● Stated goal:
Which lines in the records contain the word "none"? Collect each of them, copied whole.

● Records provided:
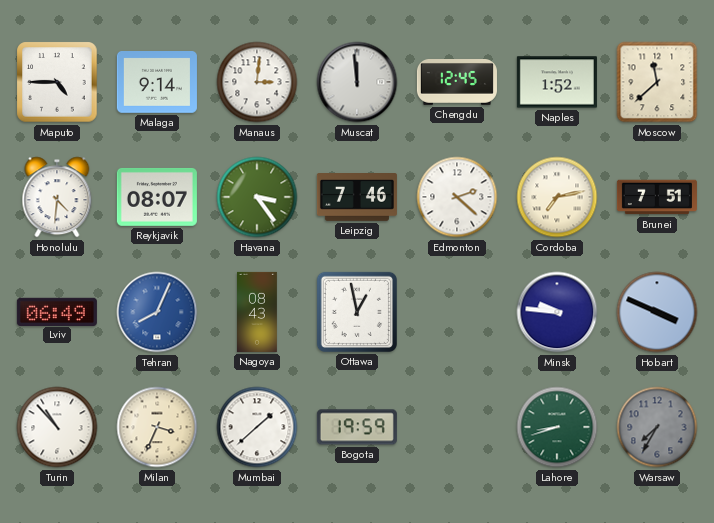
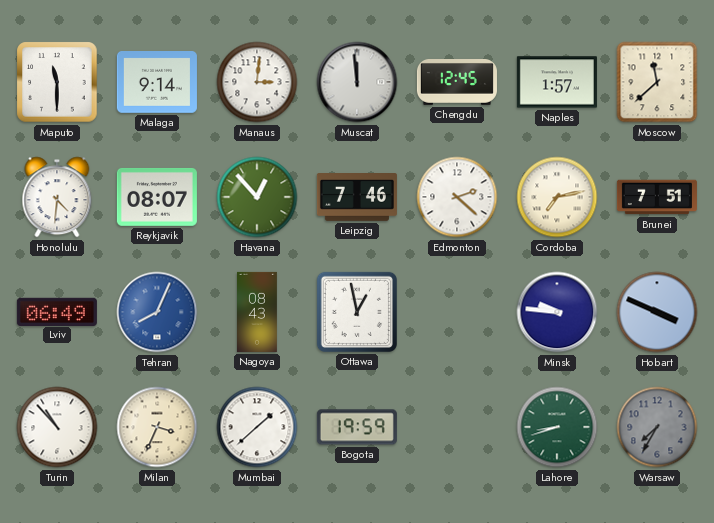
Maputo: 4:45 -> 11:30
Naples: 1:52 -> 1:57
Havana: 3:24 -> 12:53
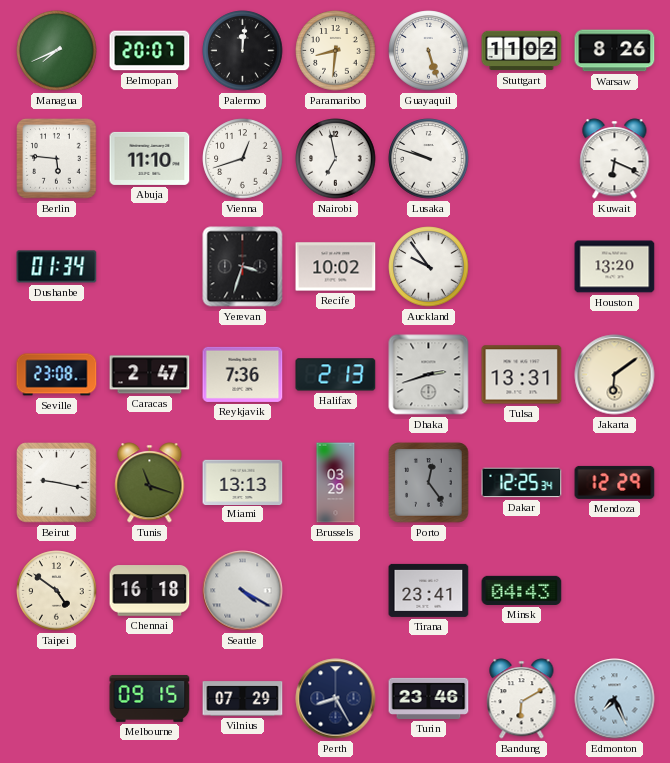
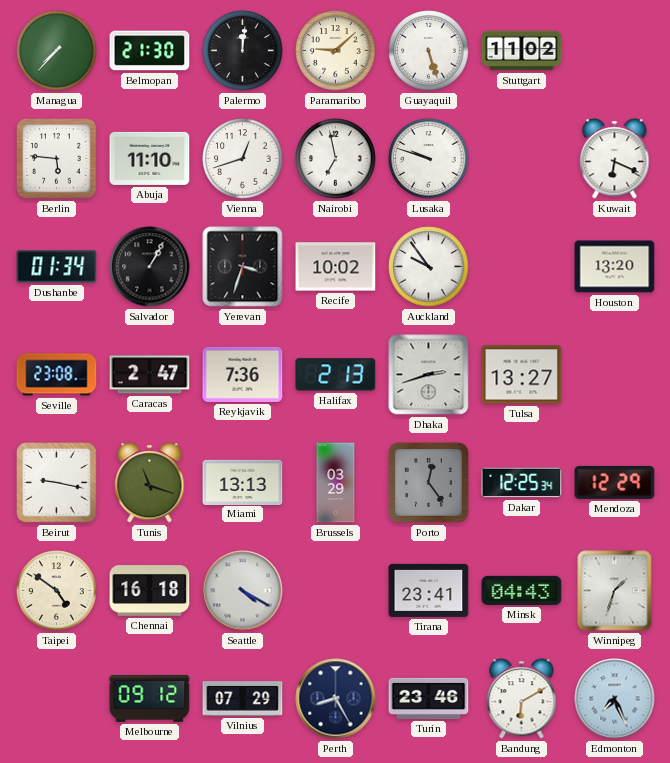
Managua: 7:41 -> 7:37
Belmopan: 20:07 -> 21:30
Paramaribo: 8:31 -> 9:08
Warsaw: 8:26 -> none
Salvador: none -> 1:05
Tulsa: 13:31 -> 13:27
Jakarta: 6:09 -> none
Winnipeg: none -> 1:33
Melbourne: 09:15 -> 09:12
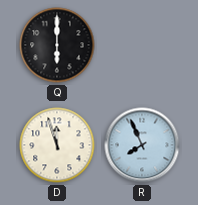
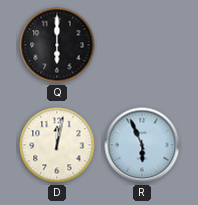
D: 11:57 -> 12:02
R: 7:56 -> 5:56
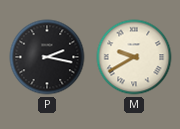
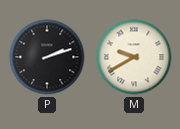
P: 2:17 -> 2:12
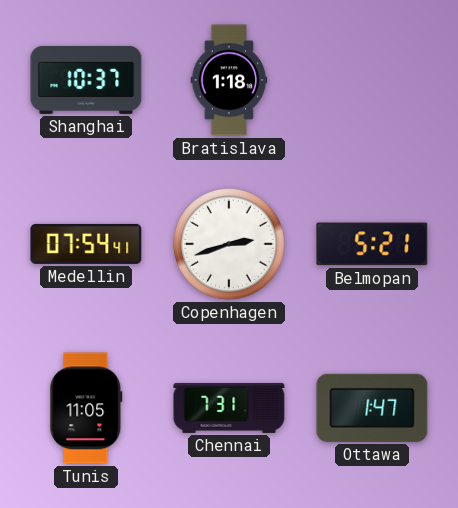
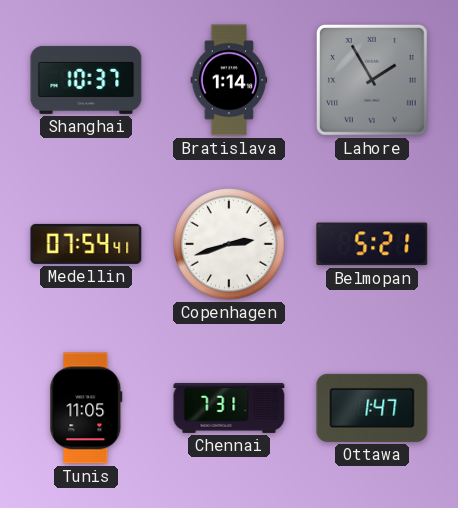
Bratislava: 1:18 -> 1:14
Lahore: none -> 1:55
* * *
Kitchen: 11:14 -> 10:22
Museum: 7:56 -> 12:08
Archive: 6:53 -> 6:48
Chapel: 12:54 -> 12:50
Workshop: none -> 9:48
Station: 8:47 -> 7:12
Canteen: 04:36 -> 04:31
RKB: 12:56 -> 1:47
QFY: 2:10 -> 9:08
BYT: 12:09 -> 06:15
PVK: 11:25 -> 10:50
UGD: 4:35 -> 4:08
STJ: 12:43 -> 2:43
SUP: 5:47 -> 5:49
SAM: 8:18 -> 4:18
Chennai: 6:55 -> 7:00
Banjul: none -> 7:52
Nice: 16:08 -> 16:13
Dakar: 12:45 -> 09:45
==
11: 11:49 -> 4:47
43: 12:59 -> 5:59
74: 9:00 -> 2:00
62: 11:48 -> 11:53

● Full response:
Warsaw: 8:26 -> none
Salvador: none -> 1:05
Jakarta: 6:09 -> none
Winnipeg: none -> 1:33
Lahore: none -> 1:55
Workshop: none -> 9:48
Banjul: none -> 7:52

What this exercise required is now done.